Source material Block Start

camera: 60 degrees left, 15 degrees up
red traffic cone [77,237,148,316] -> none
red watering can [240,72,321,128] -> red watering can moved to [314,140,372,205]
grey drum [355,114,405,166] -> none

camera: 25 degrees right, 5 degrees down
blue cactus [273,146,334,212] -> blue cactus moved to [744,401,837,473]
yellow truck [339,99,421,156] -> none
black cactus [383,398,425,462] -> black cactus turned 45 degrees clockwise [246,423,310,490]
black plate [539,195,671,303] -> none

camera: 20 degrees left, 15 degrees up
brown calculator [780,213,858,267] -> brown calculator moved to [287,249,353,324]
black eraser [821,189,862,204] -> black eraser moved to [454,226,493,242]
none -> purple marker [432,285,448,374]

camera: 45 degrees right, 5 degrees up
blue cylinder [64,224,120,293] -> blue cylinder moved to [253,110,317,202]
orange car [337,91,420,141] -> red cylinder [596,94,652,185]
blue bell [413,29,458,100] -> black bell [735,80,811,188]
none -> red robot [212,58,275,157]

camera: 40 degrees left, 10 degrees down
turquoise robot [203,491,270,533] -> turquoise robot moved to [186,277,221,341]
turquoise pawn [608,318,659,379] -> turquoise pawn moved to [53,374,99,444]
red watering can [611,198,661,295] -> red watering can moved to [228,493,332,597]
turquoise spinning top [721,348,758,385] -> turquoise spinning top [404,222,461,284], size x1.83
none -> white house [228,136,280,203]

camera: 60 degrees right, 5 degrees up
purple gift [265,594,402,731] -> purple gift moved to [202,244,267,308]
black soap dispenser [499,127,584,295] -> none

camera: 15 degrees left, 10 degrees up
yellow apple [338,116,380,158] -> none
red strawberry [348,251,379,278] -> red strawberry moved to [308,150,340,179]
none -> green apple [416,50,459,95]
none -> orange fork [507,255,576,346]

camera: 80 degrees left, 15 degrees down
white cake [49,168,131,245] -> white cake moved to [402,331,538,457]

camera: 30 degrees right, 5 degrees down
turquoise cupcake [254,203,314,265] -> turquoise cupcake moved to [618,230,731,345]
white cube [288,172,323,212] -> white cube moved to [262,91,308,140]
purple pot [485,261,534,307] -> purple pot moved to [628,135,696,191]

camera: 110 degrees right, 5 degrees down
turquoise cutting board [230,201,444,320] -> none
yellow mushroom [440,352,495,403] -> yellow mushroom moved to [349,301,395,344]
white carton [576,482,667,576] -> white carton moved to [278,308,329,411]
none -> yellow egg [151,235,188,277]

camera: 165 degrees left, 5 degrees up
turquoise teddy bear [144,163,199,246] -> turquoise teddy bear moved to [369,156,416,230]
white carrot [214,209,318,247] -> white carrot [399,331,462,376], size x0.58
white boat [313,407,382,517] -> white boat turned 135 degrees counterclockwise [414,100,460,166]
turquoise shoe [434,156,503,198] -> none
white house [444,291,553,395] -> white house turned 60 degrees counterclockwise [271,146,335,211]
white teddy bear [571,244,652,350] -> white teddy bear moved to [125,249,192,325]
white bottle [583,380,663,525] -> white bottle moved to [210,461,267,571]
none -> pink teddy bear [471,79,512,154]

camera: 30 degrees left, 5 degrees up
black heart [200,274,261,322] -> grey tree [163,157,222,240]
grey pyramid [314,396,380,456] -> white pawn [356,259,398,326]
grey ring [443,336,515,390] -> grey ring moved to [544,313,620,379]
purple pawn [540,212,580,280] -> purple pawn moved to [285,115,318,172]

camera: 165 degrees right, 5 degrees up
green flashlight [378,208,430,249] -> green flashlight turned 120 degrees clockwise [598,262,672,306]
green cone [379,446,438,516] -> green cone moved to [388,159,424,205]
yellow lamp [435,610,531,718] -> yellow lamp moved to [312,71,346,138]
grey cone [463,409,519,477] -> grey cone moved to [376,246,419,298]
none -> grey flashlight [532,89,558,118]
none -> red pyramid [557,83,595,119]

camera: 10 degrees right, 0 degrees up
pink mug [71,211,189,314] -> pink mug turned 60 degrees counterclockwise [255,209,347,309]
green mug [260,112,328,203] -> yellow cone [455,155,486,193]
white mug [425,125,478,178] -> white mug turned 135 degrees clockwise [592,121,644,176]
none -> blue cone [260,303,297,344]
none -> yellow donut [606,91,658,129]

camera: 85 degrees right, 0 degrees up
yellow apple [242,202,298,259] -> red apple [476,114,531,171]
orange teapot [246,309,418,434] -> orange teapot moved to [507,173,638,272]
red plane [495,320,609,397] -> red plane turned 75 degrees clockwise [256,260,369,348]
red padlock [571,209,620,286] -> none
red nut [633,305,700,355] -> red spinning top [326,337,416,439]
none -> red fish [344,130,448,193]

Source material Block End

Without skipping anything, transcribe every line above exactly.

camera: 60 degrees left, 15 degrees up
red traffic cone [77,237,148,316] -> none
red watering can [240,72,321,128] -> red watering can moved to [314,140,372,205]
grey drum [355,114,405,166] -> none

camera: 25 degrees right, 5 degrees down
blue cactus [273,146,334,212] -> blue cactus moved to [744,401,837,473]
yellow truck [339,99,421,156] -> none
black cactus [383,398,425,462] -> black cactus turned 45 degrees clockwise [246,423,310,490]
black plate [539,195,671,303] -> none

camera: 20 degrees left, 15 degrees up
brown calculator [780,213,858,267] -> brown calculator moved to [287,249,353,324]
black eraser [821,189,862,204] -> black eraser moved to [454,226,493,242]
none -> purple marker [432,285,448,374]

camera: 45 degrees right, 5 degrees up
blue cylinder [64,224,120,293] -> blue cylinder moved to [253,110,317,202]
orange car [337,91,420,141] -> red cylinder [596,94,652,185]
blue bell [413,29,458,100] -> black bell [735,80,811,188]
none -> red robot [212,58,275,157]

camera: 40 degrees left, 10 degrees down
turquoise robot [203,491,270,533] -> turquoise robot moved to [186,277,221,341]
turquoise pawn [608,318,659,379] -> turquoise pawn moved to [53,374,99,444]
red watering can [611,198,661,295] -> red watering can moved to [228,493,332,597]
turquoise spinning top [721,348,758,385] -> turquoise spinning top [404,222,461,284], size x1.83
none -> white house [228,136,280,203]

camera: 60 degrees right, 5 degrees up
purple gift [265,594,402,731] -> purple gift moved to [202,244,267,308]
black soap dispenser [499,127,584,295] -> none

camera: 15 degrees left, 10 degrees up
yellow apple [338,116,380,158] -> none
red strawberry [348,251,379,278] -> red strawberry moved to [308,150,340,179]
none -> green apple [416,50,459,95]
none -> orange fork [507,255,576,346]

camera: 80 degrees left, 15 degrees down
white cake [49,168,131,245] -> white cake moved to [402,331,538,457]

camera: 30 degrees right, 5 degrees down
turquoise cupcake [254,203,314,265] -> turquoise cupcake moved to [618,230,731,345]
white cube [288,172,323,212] -> white cube moved to [262,91,308,140]
purple pot [485,261,534,307] -> purple pot moved to [628,135,696,191]

camera: 110 degrees right, 5 degrees down
turquoise cutting board [230,201,444,320] -> none
yellow mushroom [440,352,495,403] -> yellow mushroom moved to [349,301,395,344]
white carton [576,482,667,576] -> white carton moved to [278,308,329,411]
none -> yellow egg [151,235,188,277]

camera: 165 degrees left, 5 degrees up
turquoise teddy bear [144,163,199,246] -> turquoise teddy bear moved to [369,156,416,230]
white carrot [214,209,318,247] -> white carrot [399,331,462,376], size x0.58
white boat [313,407,382,517] -> white boat turned 135 degrees counterclockwise [414,100,460,166]
turquoise shoe [434,156,503,198] -> none
white house [444,291,553,395] -> white house turned 60 degrees counterclockwise [271,146,335,211]
white teddy bear [571,244,652,350] -> white teddy bear moved to [125,249,192,325]
white bottle [583,380,663,525] -> white bottle moved to [210,461,267,571]
none -> pink teddy bear [471,79,512,154]

camera: 30 degrees left, 5 degrees up
black heart [200,274,261,322] -> grey tree [163,157,222,240]
grey pyramid [314,396,380,456] -> white pawn [356,259,398,326]
grey ring [443,336,515,390] -> grey ring moved to [544,313,620,379]
purple pawn [540,212,580,280] -> purple pawn moved to [285,115,318,172]

camera: 165 degrees right, 5 degrees up
green flashlight [378,208,430,249] -> green flashlight turned 120 degrees clockwise [598,262,672,306]
green cone [379,446,438,516] -> green cone moved to [388,159,424,205]
yellow lamp [435,610,531,718] -> yellow lamp moved to [312,71,346,138]
grey cone [463,409,519,477] -> grey cone moved to [376,246,419,298]
none -> grey flashlight [532,89,558,118]
none -> red pyramid [557,83,595,119]

camera: 10 degrees right, 0 degrees up
pink mug [71,211,189,314] -> pink mug turned 60 degrees counterclockwise [255,209,347,309]
green mug [260,112,328,203] -> yellow cone [455,155,486,193]
white mug [425,125,478,178] -> white mug turned 135 degrees clockwise [592,121,644,176]
none -> blue cone [260,303,297,344]
none -> yellow donut [606,91,658,129]

camera: 85 degrees right, 0 degrees up
yellow apple [242,202,298,259] -> red apple [476,114,531,171]
orange teapot [246,309,418,434] -> orange teapot moved to [507,173,638,272]
red plane [495,320,609,397] -> red plane turned 75 degrees clockwise [256,260,369,348]
red padlock [571,209,620,286] -> none
red nut [633,305,700,355] -> red spinning top [326,337,416,439]
none -> red fish [344,130,448,193]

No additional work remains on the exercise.